Recorded data:

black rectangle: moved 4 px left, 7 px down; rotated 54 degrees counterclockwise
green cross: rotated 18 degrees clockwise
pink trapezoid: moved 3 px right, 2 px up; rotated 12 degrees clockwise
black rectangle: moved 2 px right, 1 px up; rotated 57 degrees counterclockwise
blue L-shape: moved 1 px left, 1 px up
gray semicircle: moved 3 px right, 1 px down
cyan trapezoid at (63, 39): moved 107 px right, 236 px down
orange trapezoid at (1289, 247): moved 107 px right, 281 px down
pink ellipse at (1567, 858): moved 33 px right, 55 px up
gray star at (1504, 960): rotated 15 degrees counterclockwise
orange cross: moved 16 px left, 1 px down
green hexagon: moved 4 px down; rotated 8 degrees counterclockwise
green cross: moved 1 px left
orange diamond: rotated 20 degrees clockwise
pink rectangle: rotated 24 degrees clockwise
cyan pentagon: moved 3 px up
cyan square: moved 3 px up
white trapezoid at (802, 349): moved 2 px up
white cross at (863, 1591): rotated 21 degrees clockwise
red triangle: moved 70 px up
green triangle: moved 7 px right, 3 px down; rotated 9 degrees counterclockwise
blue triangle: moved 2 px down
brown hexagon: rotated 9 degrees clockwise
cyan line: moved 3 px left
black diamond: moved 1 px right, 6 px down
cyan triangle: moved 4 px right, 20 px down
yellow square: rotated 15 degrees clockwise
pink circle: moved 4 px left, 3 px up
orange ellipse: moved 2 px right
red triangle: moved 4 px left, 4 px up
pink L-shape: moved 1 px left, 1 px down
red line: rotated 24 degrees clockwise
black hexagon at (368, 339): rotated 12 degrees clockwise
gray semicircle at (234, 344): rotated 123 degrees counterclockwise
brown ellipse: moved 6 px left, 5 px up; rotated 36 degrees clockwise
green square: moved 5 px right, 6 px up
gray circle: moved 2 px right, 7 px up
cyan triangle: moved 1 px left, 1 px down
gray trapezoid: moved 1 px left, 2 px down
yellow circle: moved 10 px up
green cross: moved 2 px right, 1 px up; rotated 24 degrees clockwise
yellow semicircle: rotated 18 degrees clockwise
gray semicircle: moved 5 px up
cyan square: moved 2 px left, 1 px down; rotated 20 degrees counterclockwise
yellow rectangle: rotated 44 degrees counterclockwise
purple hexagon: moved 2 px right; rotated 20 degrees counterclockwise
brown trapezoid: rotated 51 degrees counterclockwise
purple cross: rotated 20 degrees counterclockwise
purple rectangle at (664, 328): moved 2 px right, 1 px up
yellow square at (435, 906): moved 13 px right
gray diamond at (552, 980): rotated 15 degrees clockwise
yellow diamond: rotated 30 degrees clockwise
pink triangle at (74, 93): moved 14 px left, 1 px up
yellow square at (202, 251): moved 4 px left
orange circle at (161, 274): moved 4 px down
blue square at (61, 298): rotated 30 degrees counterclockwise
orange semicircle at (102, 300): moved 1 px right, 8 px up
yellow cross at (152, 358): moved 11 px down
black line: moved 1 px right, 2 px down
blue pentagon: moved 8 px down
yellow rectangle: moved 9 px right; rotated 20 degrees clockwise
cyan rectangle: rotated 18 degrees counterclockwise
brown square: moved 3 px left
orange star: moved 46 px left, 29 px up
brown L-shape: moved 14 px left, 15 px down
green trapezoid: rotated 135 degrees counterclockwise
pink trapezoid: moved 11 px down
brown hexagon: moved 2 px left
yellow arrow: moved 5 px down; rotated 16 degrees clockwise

What is required:
Print every line you see above, exactly as written.

Exercise result:
black rectangle: moved 4 px left, 7 px down; rotated 54 degrees counterclockwise
green cross: rotated 18 degrees clockwise
pink trapezoid: moved 3 px right, 2 px up; rotated 12 degrees clockwise
black rectangle: moved 2 px right, 1 px up; rotated 57 degrees counterclockwise
blue L-shape: moved 1 px left, 1 px up
gray semicircle: moved 3 px right, 1 px down
cyan trapezoid at (63, 39): moved 107 px right, 236 px down
orange trapezoid at (1289, 247): moved 107 px right, 281 px down
pink ellipse at (1567, 858): moved 33 px right, 55 px up
gray star at (1504, 960): rotated 15 degrees counterclockwise
orange cross: moved 16 px left, 1 px down
green hexagon: moved 4 px down; rotated 8 degrees counterclockwise
green cross: moved 1 px left
orange diamond: rotated 20 degrees clockwise
pink rectangle: rotated 24 degrees clockwise
cyan pentagon: moved 3 px up
cyan square: moved 3 px up
white trapezoid at (802, 349): moved 2 px up
white cross at (863, 1591): rotated 21 degrees clockwise
red triangle: moved 70 px up
green triangle: moved 7 px right, 3 px down; rotated 9 degrees counterclockwise
blue triangle: moved 2 px down
brown hexagon: rotated 9 degrees clockwise
cyan line: moved 3 px left
black diamond: moved 1 px right, 6 px down
cyan triangle: moved 4 px right, 20 px down
yellow square: rotated 15 degrees clockwise
pink circle: moved 4 px left, 3 px up
orange ellipse: moved 2 px right
red triangle: moved 4 px left, 4 px up
pink L-shape: moved 1 px left, 1 px down
red line: rotated 24 degrees clockwise
black hexagon at (368, 339): rotated 12 degrees clockwise
gray semicircle at (234, 344): rotated 123 degrees counterclockwise
brown ellipse: moved 6 px left, 5 px up; rotated 36 degrees clockwise
green square: moved 5 px right, 6 px up
gray circle: moved 2 px right, 7 px up
cyan triangle: moved 1 px left, 1 px down
gray trapezoid: moved 1 px left, 2 px down
yellow circle: moved 10 px up
green cross: moved 2 px right, 1 px up; rotated 24 degrees clockwise
yellow semicircle: rotated 18 degrees clockwise
gray semicircle: moved 5 px up
cyan square: moved 2 px left, 1 px down; rotated 20 degrees counterclockwise
yellow rectangle: rotated 44 degrees counterclockwise
purple hexagon: moved 2 px right; rotated 20 degrees counterclockwise
brown trapezoid: rotated 51 degrees counterclockwise
purple cross: rotated 20 degrees counterclockwise
purple rectangle at (664, 328): moved 2 px right, 1 px up
yellow square at (435, 906): moved 13 px right
gray diamond at (552, 980): rotated 15 degrees clockwise
yellow diamond: rotated 30 degrees clockwise
pink triangle at (74, 93): moved 14 px left, 1 px up
yellow square at (202, 251): moved 4 px left
orange circle at (161, 274): moved 4 px down
blue square at (61, 298): rotated 30 degrees counterclockwise
orange semicircle at (102, 300): moved 1 px right, 8 px up
yellow cross at (152, 358): moved 11 px down
black line: moved 1 px right, 2 px down
blue pentagon: moved 8 px down
yellow rectangle: moved 9 px right; rotated 20 degrees clockwise
cyan rectangle: rotated 18 degrees counterclockwise
brown square: moved 3 px left
orange star: moved 46 px left, 29 px up
brown L-shape: moved 14 px left, 15 px down
green trapezoid: rotated 135 degrees counterclockwise
pink trapezoid: moved 11 px down
brown hexagon: moved 2 px left
yellow arrow: moved 5 px down; rotated 16 degrees clockwise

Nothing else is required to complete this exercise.